WORK REQUEST
Beneath this line is the data. Output exactly the lines from the line with "(412, 488) = (314, 146): black" to the line with "(622, 173) = (622, 263): red", both ends included, and nothing more.
** ENTRIES PROVIDED follows **
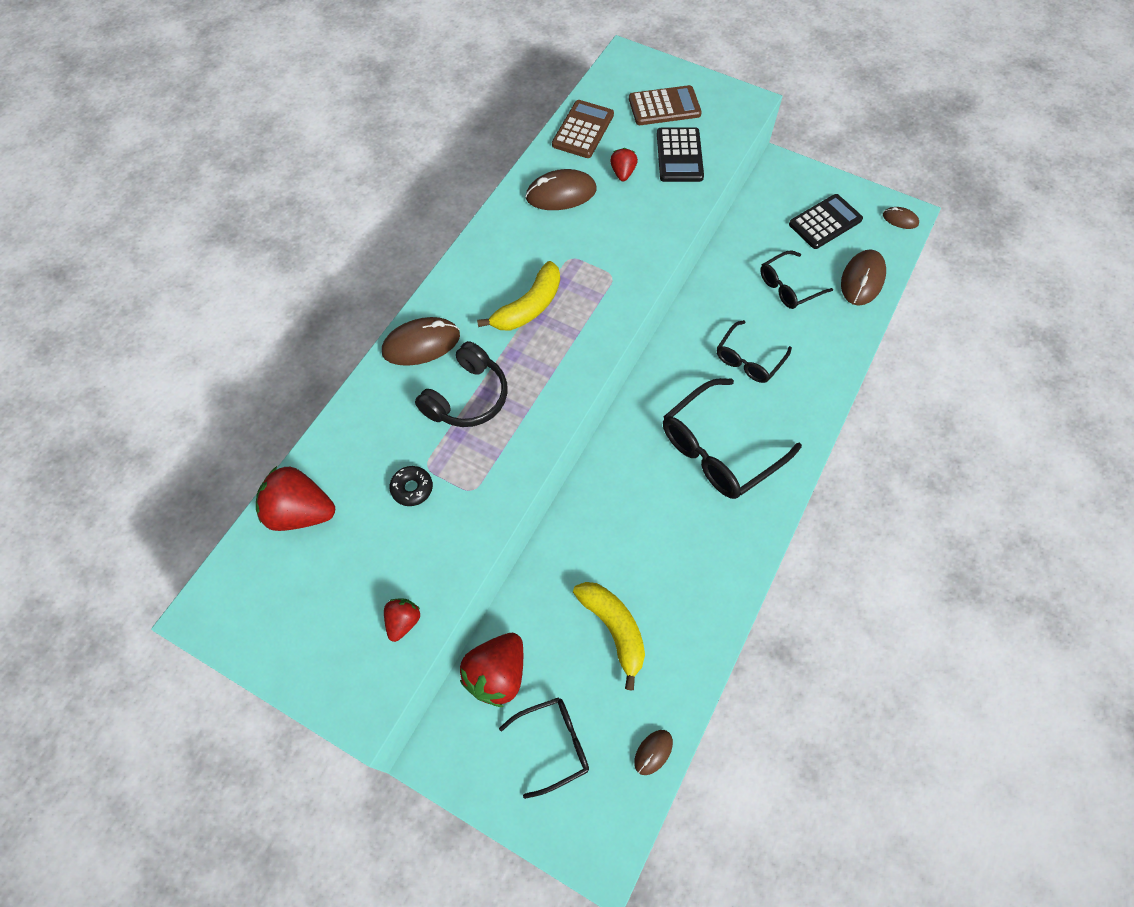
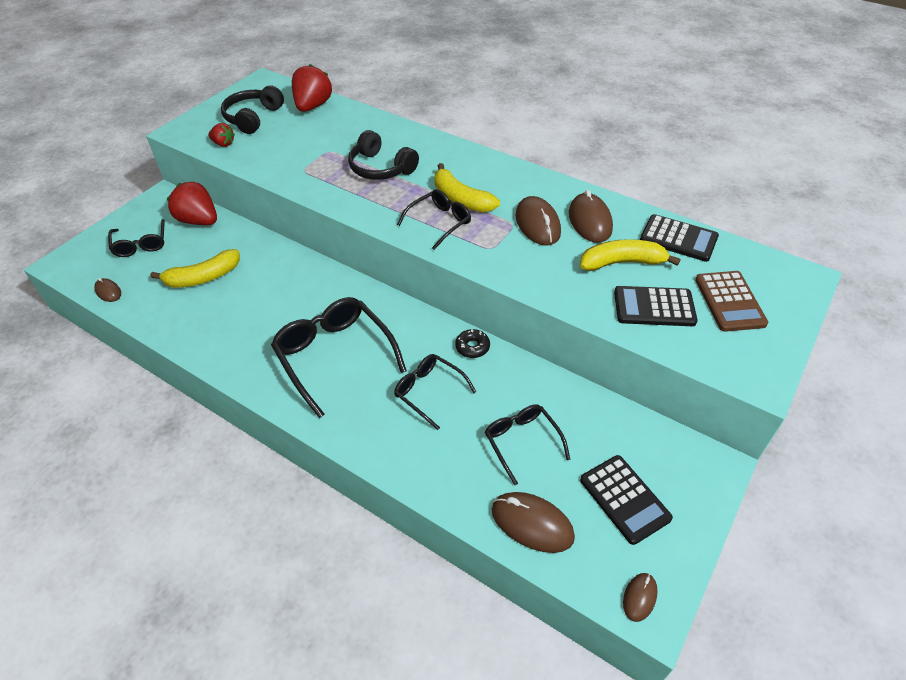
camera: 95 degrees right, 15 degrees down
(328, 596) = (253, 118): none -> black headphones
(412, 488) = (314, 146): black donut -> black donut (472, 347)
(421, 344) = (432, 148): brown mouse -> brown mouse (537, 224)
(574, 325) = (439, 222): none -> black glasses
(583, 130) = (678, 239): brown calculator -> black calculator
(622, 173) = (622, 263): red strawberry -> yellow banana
** End of ENTRIES PROVIDED **
** ENTRIES PROVIDED follows **
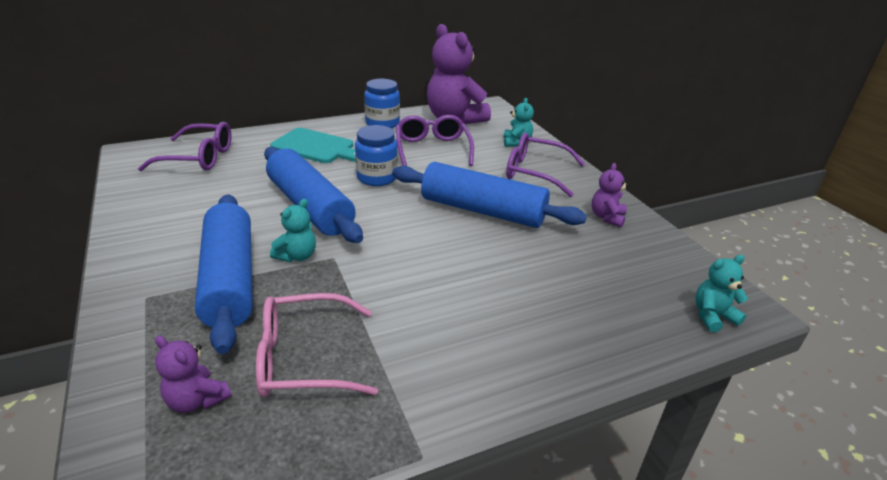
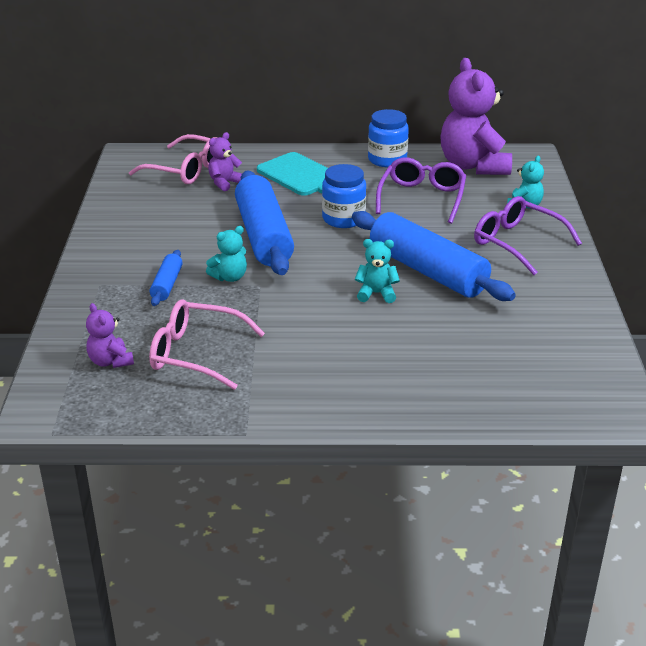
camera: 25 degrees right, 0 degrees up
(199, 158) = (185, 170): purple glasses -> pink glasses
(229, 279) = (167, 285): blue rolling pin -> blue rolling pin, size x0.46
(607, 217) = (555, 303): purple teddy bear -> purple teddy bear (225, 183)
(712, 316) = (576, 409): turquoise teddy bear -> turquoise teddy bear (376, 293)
** End of ENTRIES PROVIDED **
** ENTRIES PROVIDED follows **
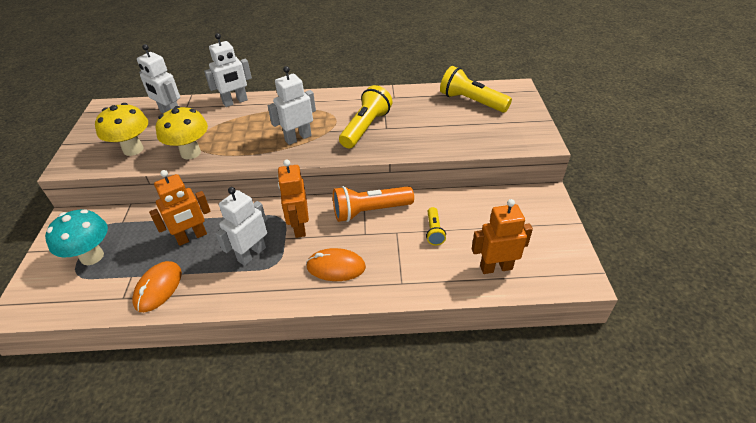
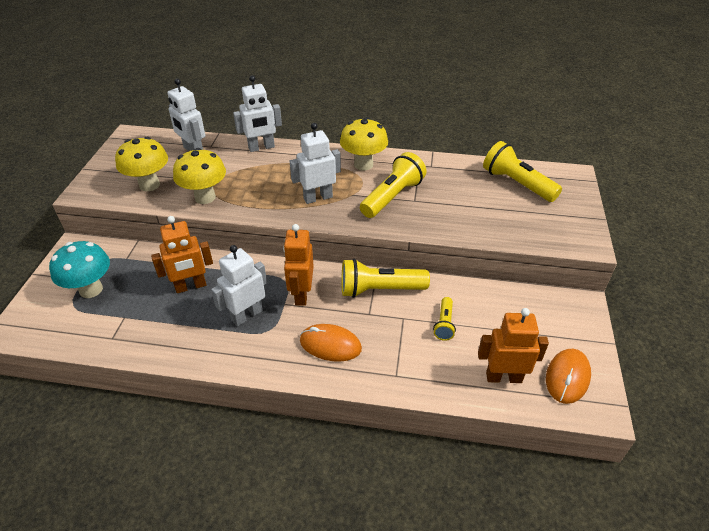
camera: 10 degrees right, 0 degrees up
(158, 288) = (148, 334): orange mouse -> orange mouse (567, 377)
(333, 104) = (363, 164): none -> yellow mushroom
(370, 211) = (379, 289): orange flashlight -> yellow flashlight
** End of ENTRIES PROVIDED **
PROBLEM SOLUTION
(412, 488) = (314, 146): black donut -> black donut (472, 347)
(421, 344) = (432, 148): brown mouse -> brown mouse (537, 224)
(574, 325) = (439, 222): none -> black glasses
(583, 130) = (678, 239): brown calculator -> black calculator
(622, 173) = (622, 263): red strawberry -> yellow banana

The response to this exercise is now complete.